● **WHAT THE EXERCISE ASKS**: From the records below, set down exactly the lines starting with the line that contains "BAT1: 1.5V (plus" and going on through the line that contains "C5: 3.3uF (plus". Nothing else is wanted.

● **DATASET ENTRIES**:

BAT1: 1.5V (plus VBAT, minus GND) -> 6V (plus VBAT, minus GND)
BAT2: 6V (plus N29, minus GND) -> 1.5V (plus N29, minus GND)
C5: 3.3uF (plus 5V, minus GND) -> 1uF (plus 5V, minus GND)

---

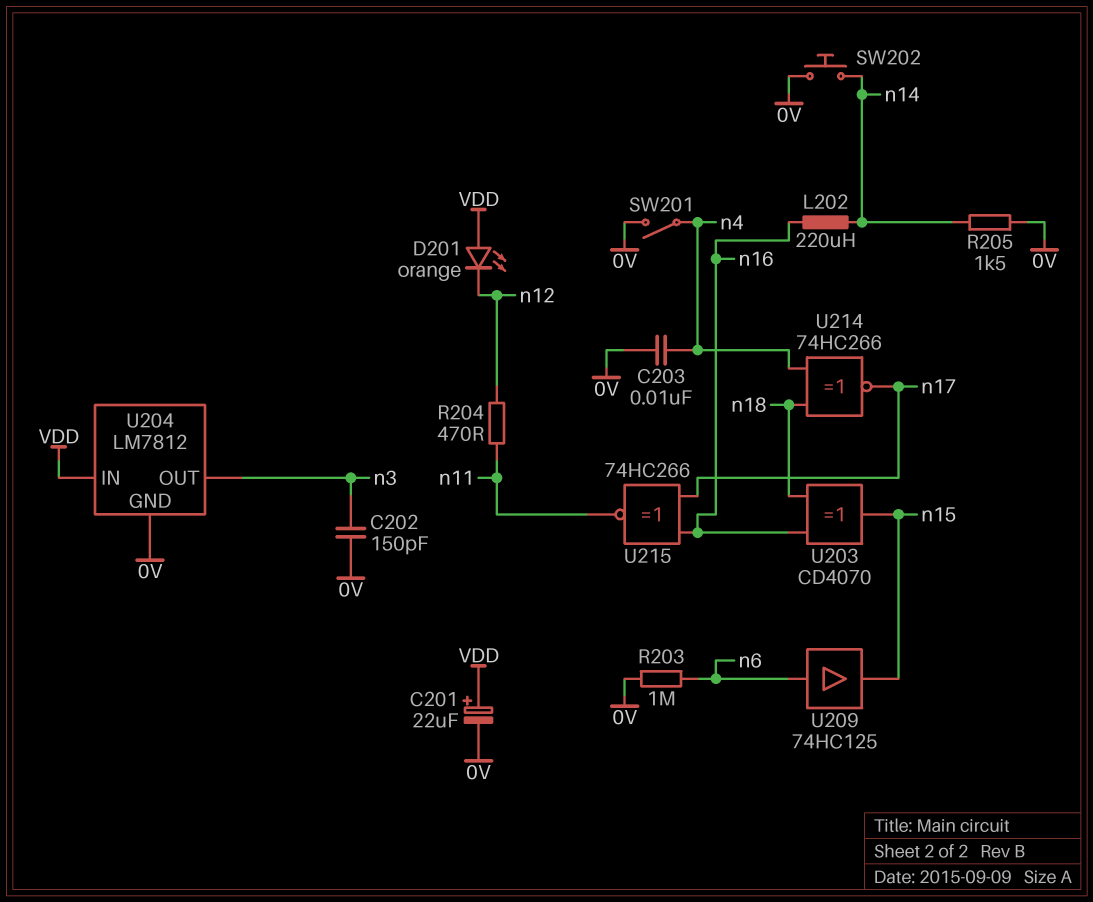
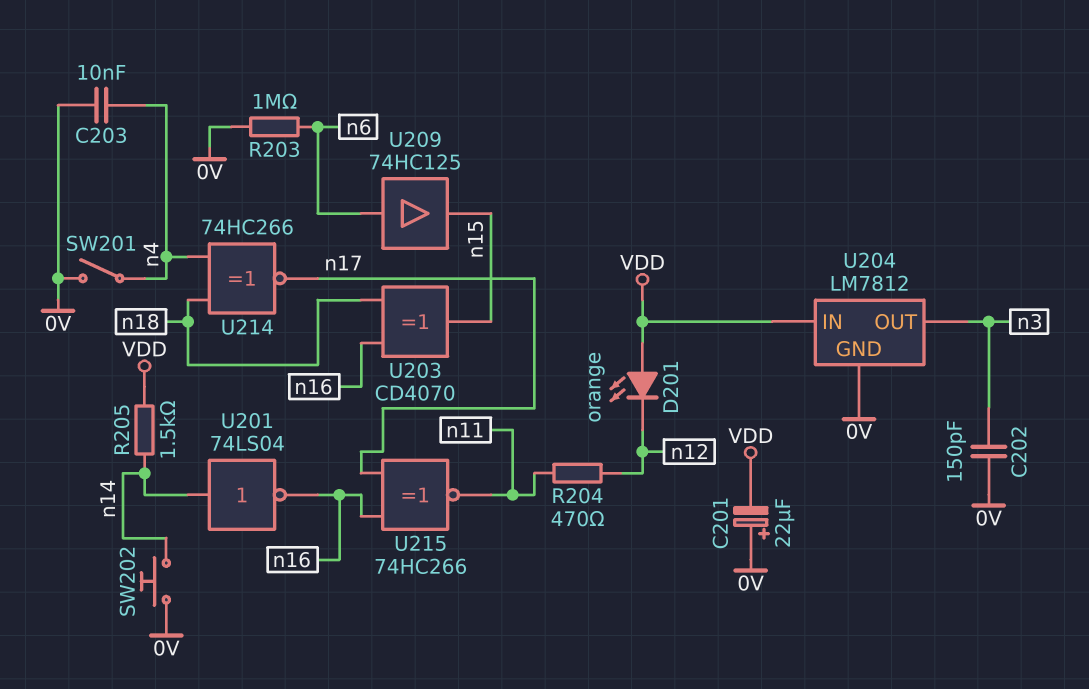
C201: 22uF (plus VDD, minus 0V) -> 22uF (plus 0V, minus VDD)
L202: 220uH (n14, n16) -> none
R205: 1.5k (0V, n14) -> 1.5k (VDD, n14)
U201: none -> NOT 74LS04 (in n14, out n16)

==

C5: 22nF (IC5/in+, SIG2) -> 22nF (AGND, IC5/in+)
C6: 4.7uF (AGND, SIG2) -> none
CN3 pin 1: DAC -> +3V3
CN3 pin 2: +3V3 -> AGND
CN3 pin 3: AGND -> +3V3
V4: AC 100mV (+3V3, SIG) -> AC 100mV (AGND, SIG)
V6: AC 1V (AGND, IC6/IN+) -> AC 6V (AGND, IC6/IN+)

● **ANSWER FOR THE TASK**:
BAT1: 1.5V (plus VBAT, minus GND) -> 6V (plus VBAT, minus GND)
BAT2: 6V (plus N29, minus GND) -> 1.5V (plus N29, minus GND)
C5: 3.3uF (plus 5V, minus GND) -> 1uF (plus 5V, minus GND)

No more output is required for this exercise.